━━ RECORDS FOR THE EXERCISE
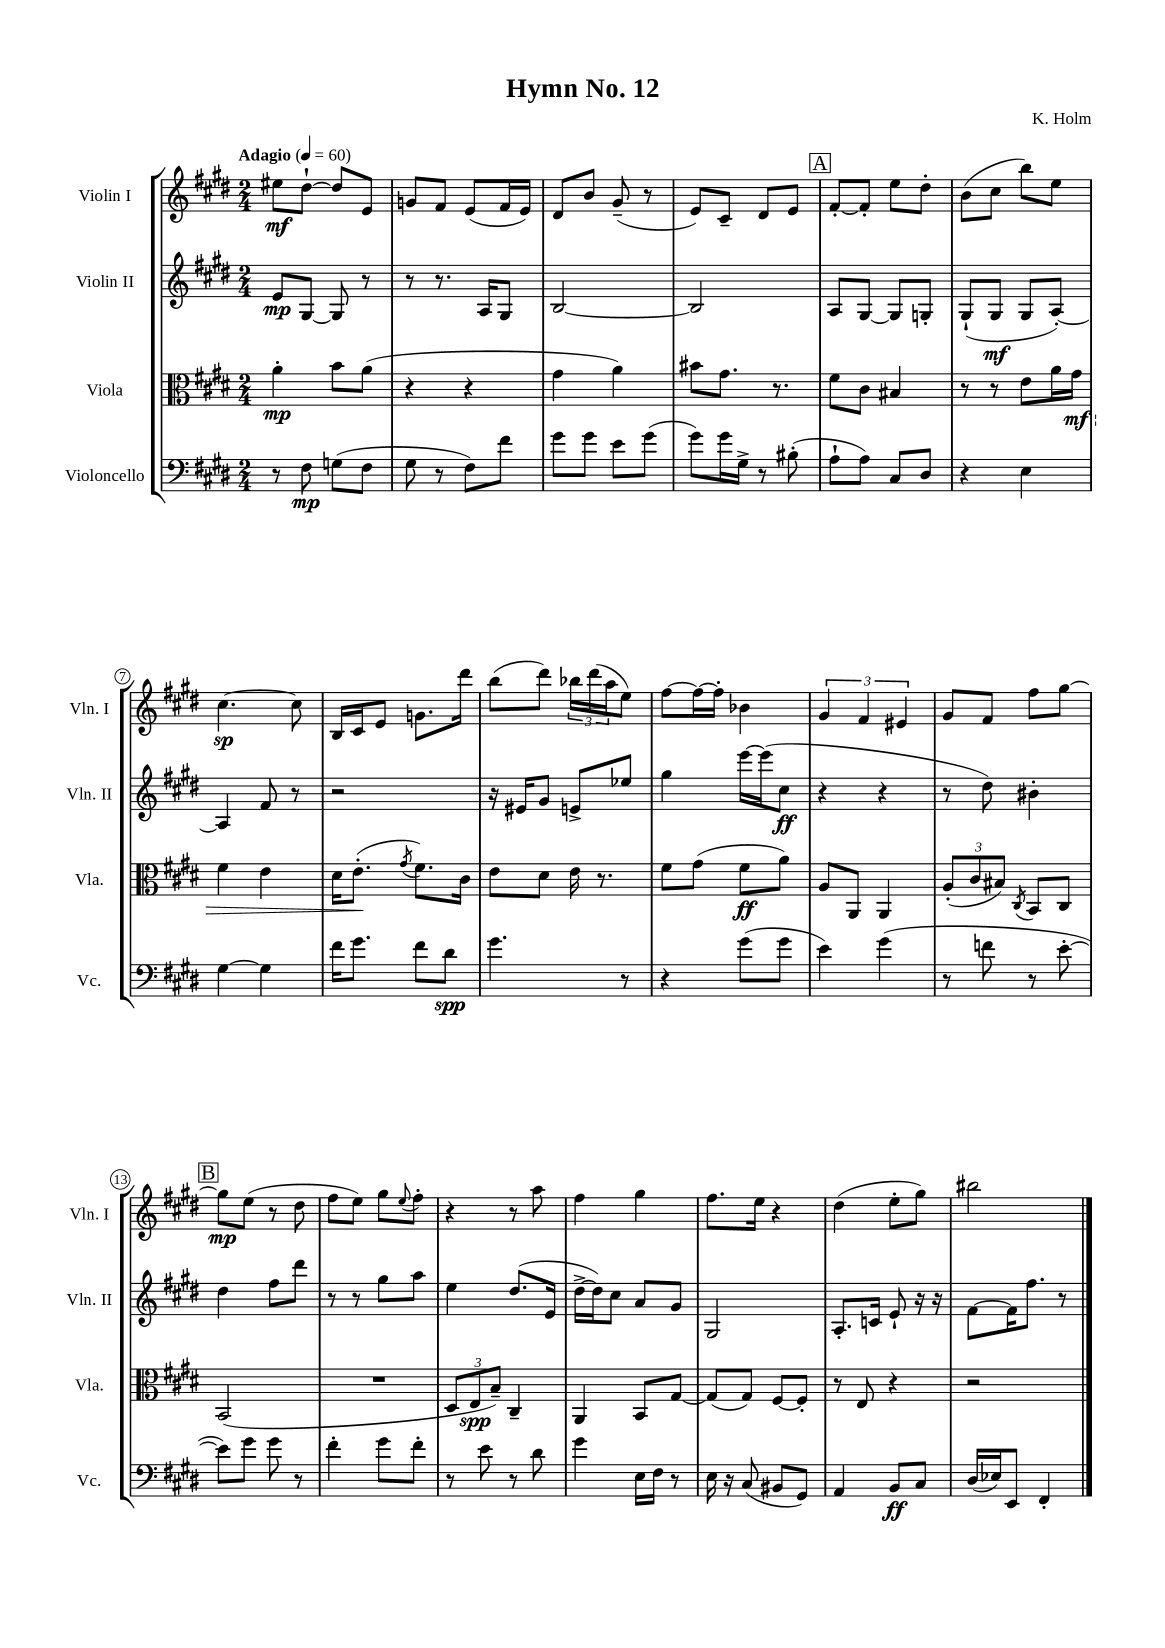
\header { title = "Hymn No. 12" composer = "K. Holm" }
<<
\new StaffGroup <<
\new Staff = "s0" \with { instrumentName = "Violin I" shortInstrumentName = "Vln. I" } {
    \clef treble \key e \major \numericTimeSignature \time 2/4 \tempo "Adagio" 4 = 60
    eis''8\mf dis''8~-! dis''8 e'8 |
    g'8 fis'8 e'8( fis'16 e'16) |
    dis'8 b'8 gis'8--( r8 |
    e'8) cis'8-- dis'8 e'8 |
    \mark \markup { \box "A" } fis'8~-. fis'8-. e''8 dis''8-. |
    b'8( cis''8 b''8) e''8 |
    cis''4.~\sp cis''8 |
    b16 cis'16 e'8 g'8. dis'''16 |
    b''8( dis'''8) \tuplet 3/2 { bes''16 dis'''16( a''16 } e''8) |
    fis''8~ fis''16~ fis''16-. bes'4 |
    \tuplet 3/2 { gis'4 fis'4 eis'4 } |
    gis'8 fis'8 fis''8 gis''8~ |
    \mark \markup { \box "B" } gis''8\mp e''8( r8 dis''8 |
    fis''8 e''8) gis''8 \appoggiatura { e''8 } fis''8-. |
    r4 r8 a''8 |
    fis''4 gis''4 |
    fis''8. e''16 r4 |
    dis''4( e''8-. gis''8) |
    bis''2 \bar "|." |
}
\new Staff = "s1" \with { instrumentName = "Violin II" shortInstrumentName = "Vln. II" } {
    \clef treble \key e \major \numericTimeSignature \time 2/4
    e'8\mp gis8~ gis8 r8 |
    r8 r8. a16 gis8 |
    b2~ |
    b2 |
    \mark \markup { \box "A" } a8 gis8~ gis8 g8-. |
    gis8-!( gis8\mf gis8 a8~-.) |
    a4 fis'8 r8 |
    r2 |
    r16 eis'16 gis'8 e'8-> ees''8 |
    gis''4 e'''16~ e'''16( cis''8\ff |
    r4 r4 |
    r8 dis''8) bis'4-. |
    \mark \markup { \box "B" } dis''4 fis''8 dis'''8 |
    r8 r8 gis''8 a''8 |
    e''4 dis''8.( e'16 |
    dis''16~-> dis''16) cis''8 a'8 gis'8 |
    gis2 |
    a8.-. c'16 e'8-! r16 r16 |
    fis'8~ fis'16 fis''8. r8 \bar "|." |
}
\new Staff = "s2" \with { instrumentName = "Viola" shortInstrumentName = "Vla." } {
    \clef alto \key e \major \numericTimeSignature \time 2/4
    a'4-.\mp b'8 a'8( |
    r4 r4 |
    gis'4 a'4) |
    bis'8 gis'8. r8. |
    \mark \markup { \box "A" } fis'8 cis'8 bis4 |
    r8 r8 e'8 a'16 gis'16\mf\> |
    fis'4 e'4 |
    dis'16 e'8.-.\!( \acciaccatura { gis'8 } fis'8.) cis'16 |
    e'8 dis'8 e'16 r8. |
    fis'8 gis'8( fis'8\ff a'8) |
    a8 a,8 a,4 |
    \tuplet 3/2 { a8-.( cis'8 bis8) } \acciaccatura { cis8 } b,8 cis8 |
    \mark \markup { \box "B" } b,2( |
    R2 |
    \tuplet 3/2 { dis8 e8\spp b8--) } cis4-- |
    a,4 b,8 gis8~ |
    gis8( gis8) fis8~ fis8-. |
    r8 e8 r4 |
    r2 \bar "|." |
}
\new Staff = "s3" \with { instrumentName = "Violoncello" shortInstrumentName = "Vc." } {
    \clef bass \key e \major \numericTimeSignature \time 2/4
    r8 fis8\mp g8( fis8 |
    gis8 r8 fis8) fis'8 |
    gis'8 gis'8 e'8 gis'8( |
    gis'8) gis'16 gis16-> r8 bis8-.( |
    \mark \markup { \box "A" } a8-! a8) cis8 dis8 |
    r4 e4 |
    gis4~ gis4 |
    fis'16 gis'8. fis'8 dis'8\spp |
    gis'4. r8 |
    r4 gis'8( gis'8 |
    e'4) gis'4( |
    r8 f'8 r8 e'8~-. |
    \mark \markup { \box "B" } e'8) gis'8 gis'8 r8 |
    fis'4-. gis'8 fis'8-. |
    r8 e'8 r8 dis'8 |
    gis'4 e16 fis16 r8 |
    e16 r16 cis8( bis,8 gis,8) |
    a,4 b,8\ff cis8 |
    dis16( ees16) e,8 fis,4-. \bar "|." |
}
>>
>>
\layout { \context { \Score \override BarNumber.stencil = #(make-stencil-circler 0.1 0.3 ly:text-interface::print) } }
━━━━
TASK DIRECTIONS: Rewrite the data as a numbered list, from the beginning through the line containing "eis''8\mf dis''8~-! dis''8 e'8 |", including that line and skipping any blank lines. Leave the pictures out of the list.

RIGHT ANSWER:
1. \header { title = "Hymn No. 12" composer = "K. Holm" }
2. <<
3. \new StaffGroup <<
4. \new Staff = "s0" \with { instrumentName = "Violin I" shortInstrumentName = "Vln. I" } {
5.     \clef treble \key e \major \numericTimeSignature \time 2/4 \tempo "Adagio" 4 = 60
6.     eis''8\mf dis''8~-! dis''8 e'8 |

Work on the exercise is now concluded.